### Records supplied
☆ ☆ ☆ ☆
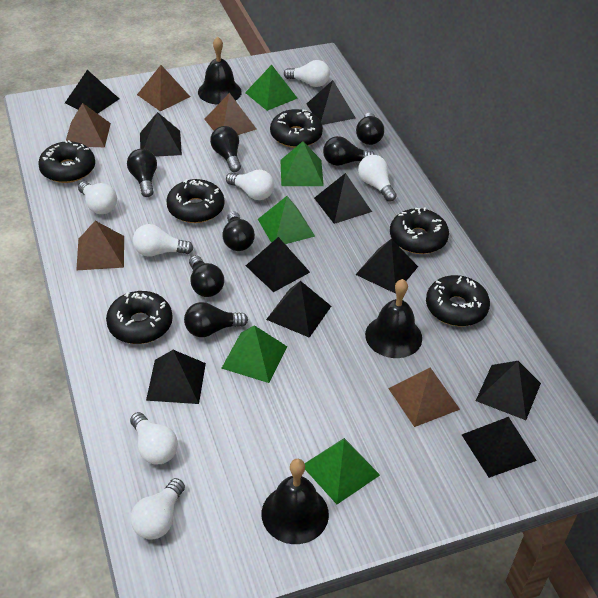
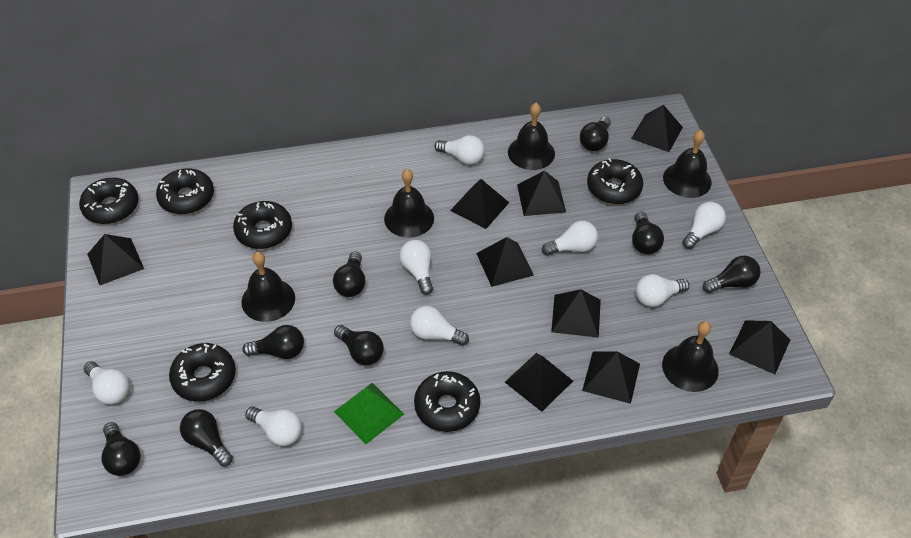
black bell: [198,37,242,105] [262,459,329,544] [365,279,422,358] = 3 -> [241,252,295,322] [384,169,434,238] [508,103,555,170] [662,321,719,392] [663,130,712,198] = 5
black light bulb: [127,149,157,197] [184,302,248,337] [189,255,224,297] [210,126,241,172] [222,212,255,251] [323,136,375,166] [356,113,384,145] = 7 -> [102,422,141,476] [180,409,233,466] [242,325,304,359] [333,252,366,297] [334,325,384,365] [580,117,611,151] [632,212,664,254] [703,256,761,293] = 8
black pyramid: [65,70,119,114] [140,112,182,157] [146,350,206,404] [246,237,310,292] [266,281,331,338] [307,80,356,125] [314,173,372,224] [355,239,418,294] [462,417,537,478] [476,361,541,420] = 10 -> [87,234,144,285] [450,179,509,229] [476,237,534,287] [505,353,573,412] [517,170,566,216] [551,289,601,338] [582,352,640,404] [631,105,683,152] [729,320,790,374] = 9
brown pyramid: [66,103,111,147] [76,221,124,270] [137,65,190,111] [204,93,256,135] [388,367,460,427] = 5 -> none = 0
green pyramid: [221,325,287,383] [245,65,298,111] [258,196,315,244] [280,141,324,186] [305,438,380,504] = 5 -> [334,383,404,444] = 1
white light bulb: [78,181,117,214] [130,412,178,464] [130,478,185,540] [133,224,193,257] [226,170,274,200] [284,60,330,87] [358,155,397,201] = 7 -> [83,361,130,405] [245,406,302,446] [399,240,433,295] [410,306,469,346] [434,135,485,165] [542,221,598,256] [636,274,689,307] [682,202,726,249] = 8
☆ ☆ ☆ ☆
Output the material word for word, and keep the pictures out.

black bell: [198,37,242,105] [262,459,329,544] [365,279,422,358] = 3 -> [241,252,295,322] [384,169,434,238] [508,103,555,170] [662,321,719,392] [663,130,712,198] = 5
black light bulb: [127,149,157,197] [184,302,248,337] [189,255,224,297] [210,126,241,172] [222,212,255,251] [323,136,375,166] [356,113,384,145] = 7 -> [102,422,141,476] [180,409,233,466] [242,325,304,359] [333,252,366,297] [334,325,384,365] [580,117,611,151] [632,212,664,254] [703,256,761,293] = 8
black pyramid: [65,70,119,114] [140,112,182,157] [146,350,206,404] [246,237,310,292] [266,281,331,338] [307,80,356,125] [314,173,372,224] [355,239,418,294] [462,417,537,478] [476,361,541,420] = 10 -> [87,234,144,285] [450,179,509,229] [476,237,534,287] [505,353,573,412] [517,170,566,216] [551,289,601,338] [582,352,640,404] [631,105,683,152] [729,320,790,374] = 9
brown pyramid: [66,103,111,147] [76,221,124,270] [137,65,190,111] [204,93,256,135] [388,367,460,427] = 5 -> none = 0
green pyramid: [221,325,287,383] [245,65,298,111] [258,196,315,244] [280,141,324,186] [305,438,380,504] = 5 -> [334,383,404,444] = 1
white light bulb: [78,181,117,214] [130,412,178,464] [130,478,185,540] [133,224,193,257] [226,170,274,200] [284,60,330,87] [358,155,397,201] = 7 -> [83,361,130,405] [245,406,302,446] [399,240,433,295] [410,306,469,346] [434,135,485,165] [542,221,598,256] [636,274,689,307] [682,202,726,249] = 8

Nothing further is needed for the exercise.